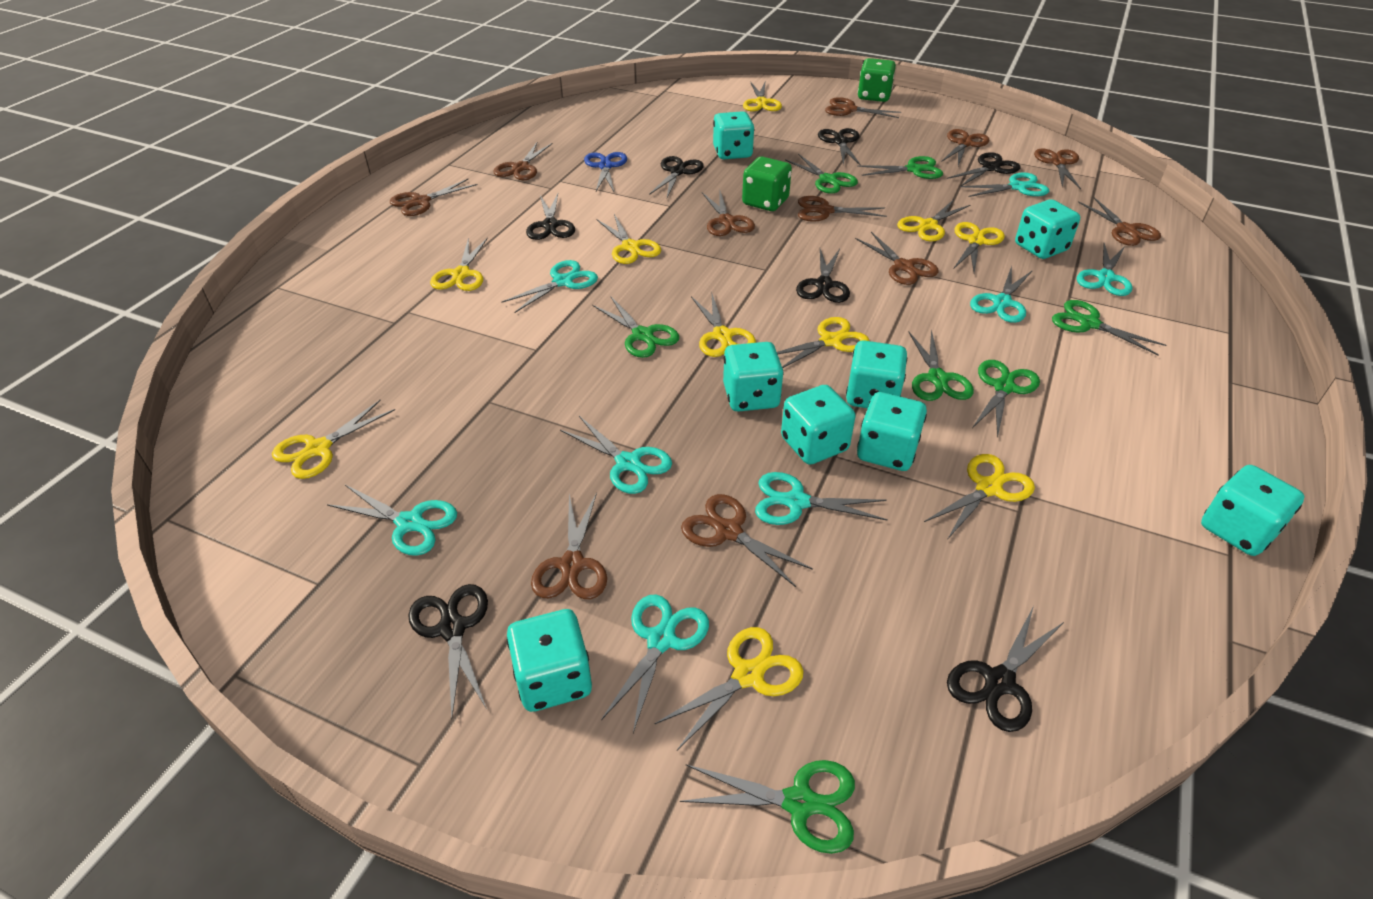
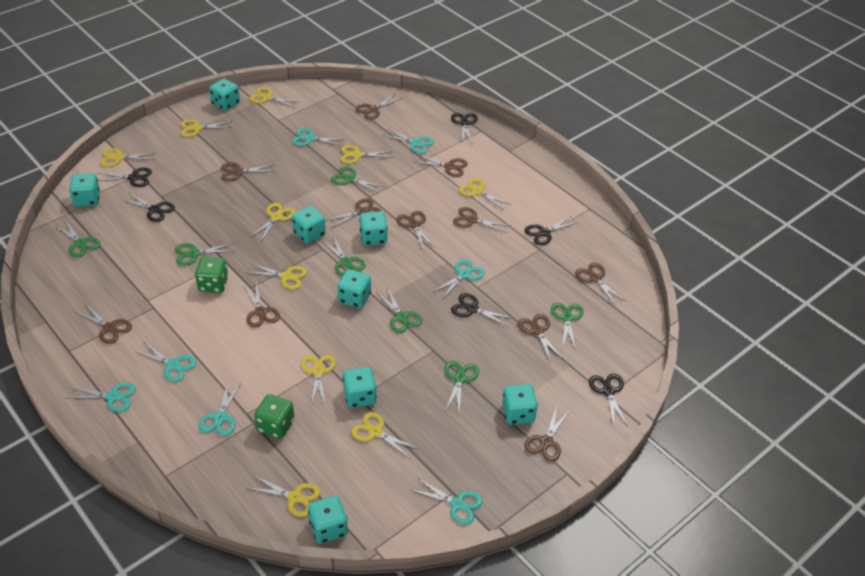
black scissors: 7 -> 6
blue scissors: 1 -> 0
turquoise scissors: 8 -> 7

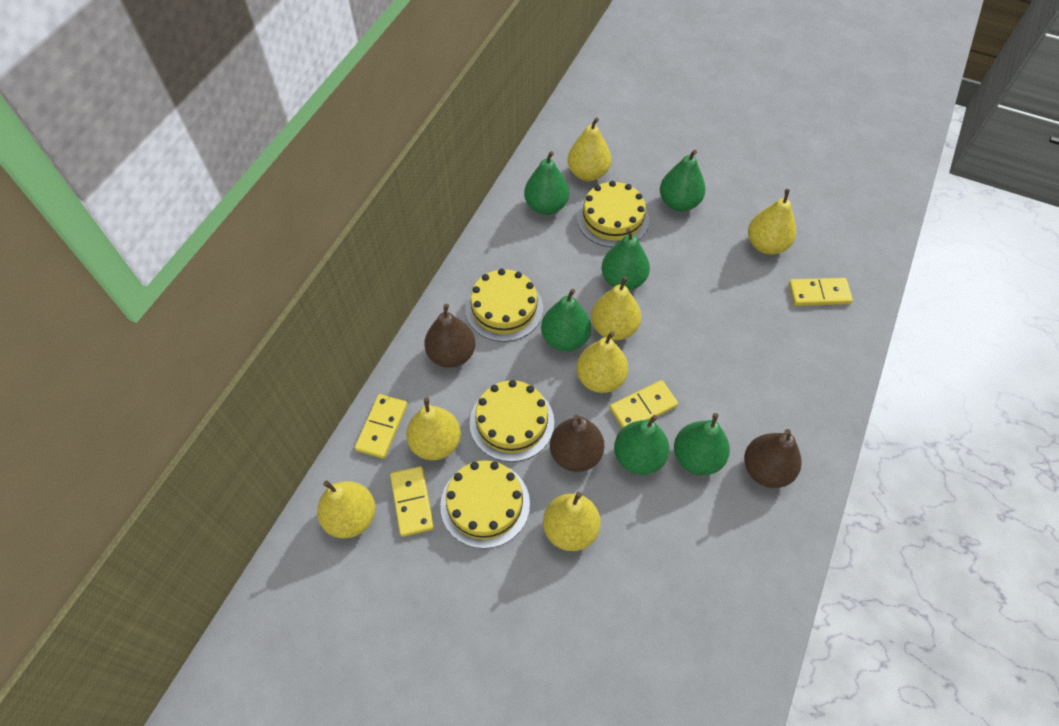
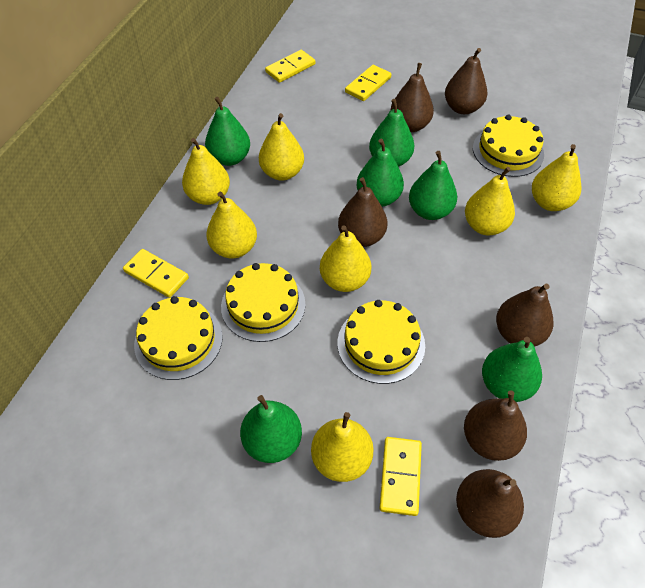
brown pear: 3 -> 6

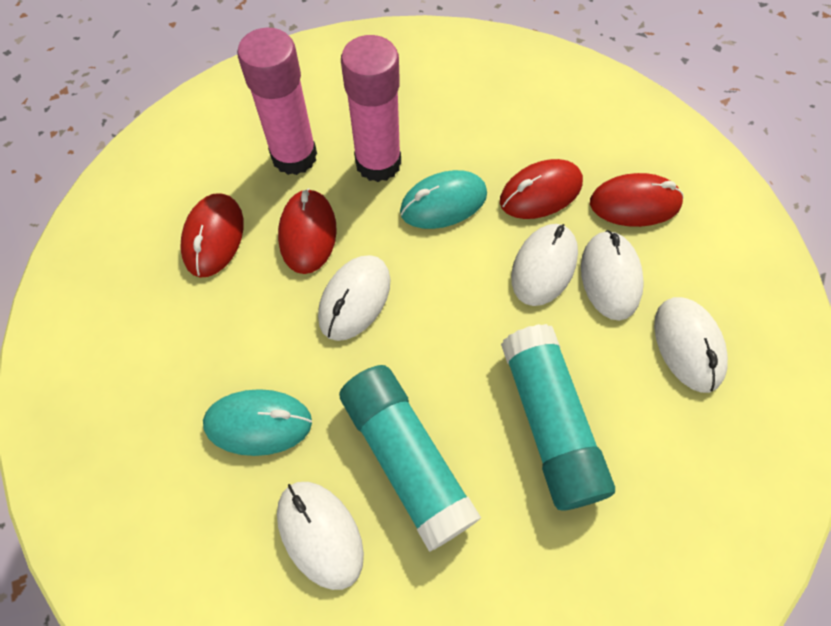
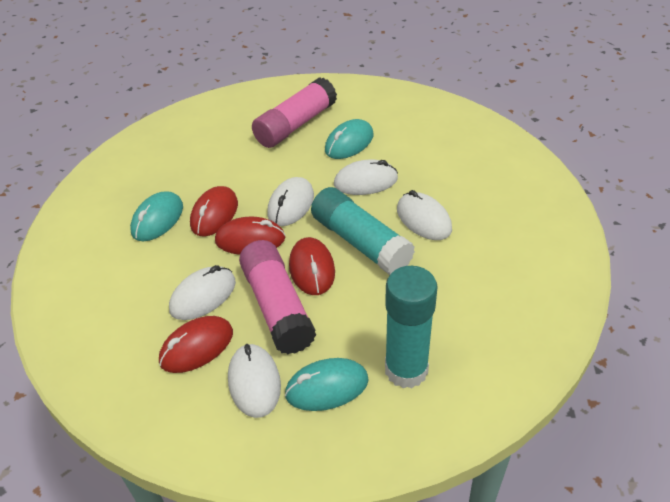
turquoise mouse: 2 -> 3

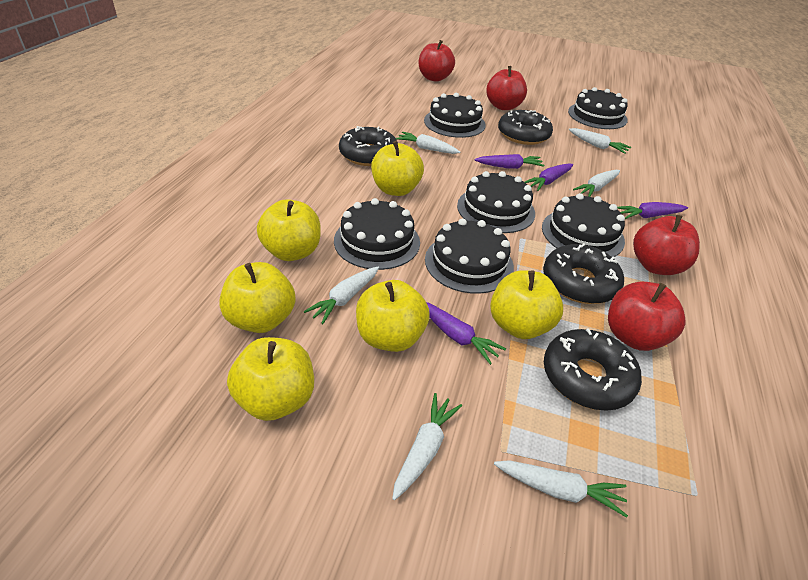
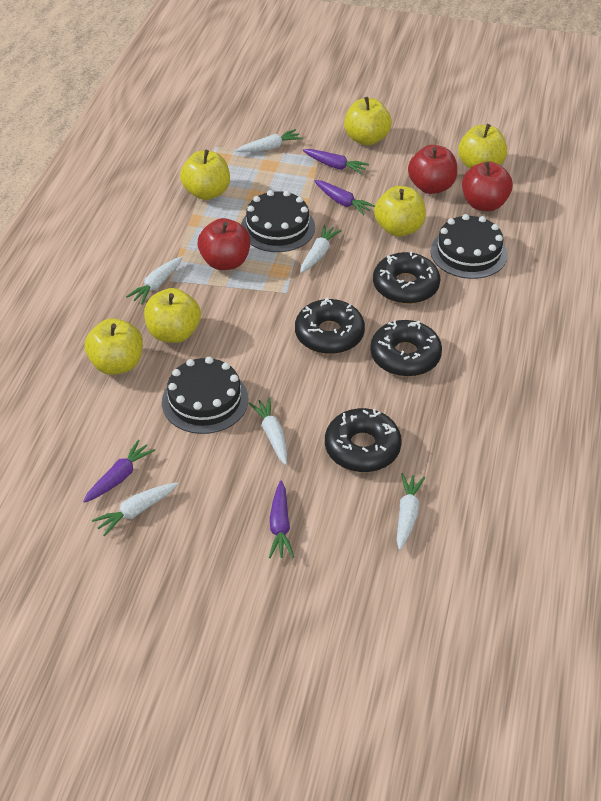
black cake: 6 -> 3
red apple: 4 -> 3

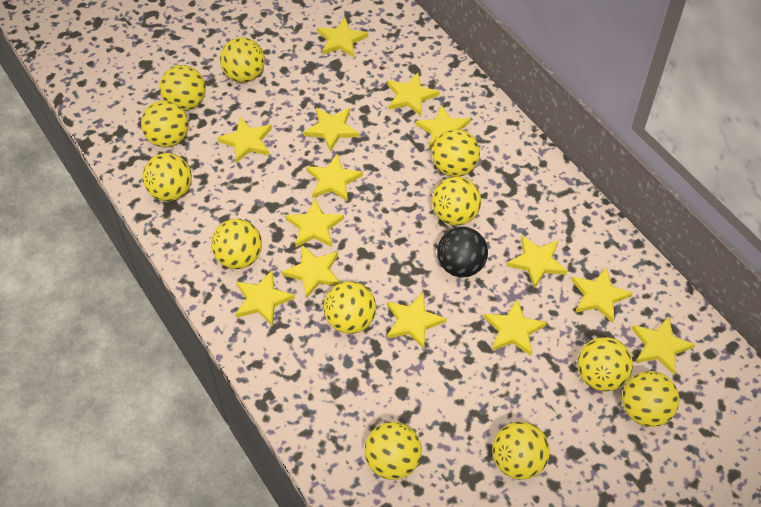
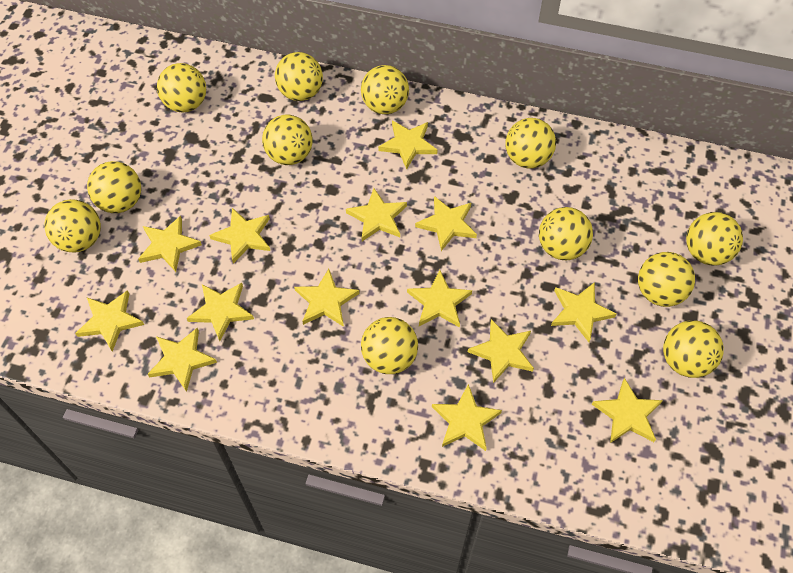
black ball: 1 -> 0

════════════════

Exercise aim: Pull every line containing "black" out of the material and copy it.

Exercise output:
black scissors: 7 -> 6
black cake: 6 -> 3
black ball: 1 -> 0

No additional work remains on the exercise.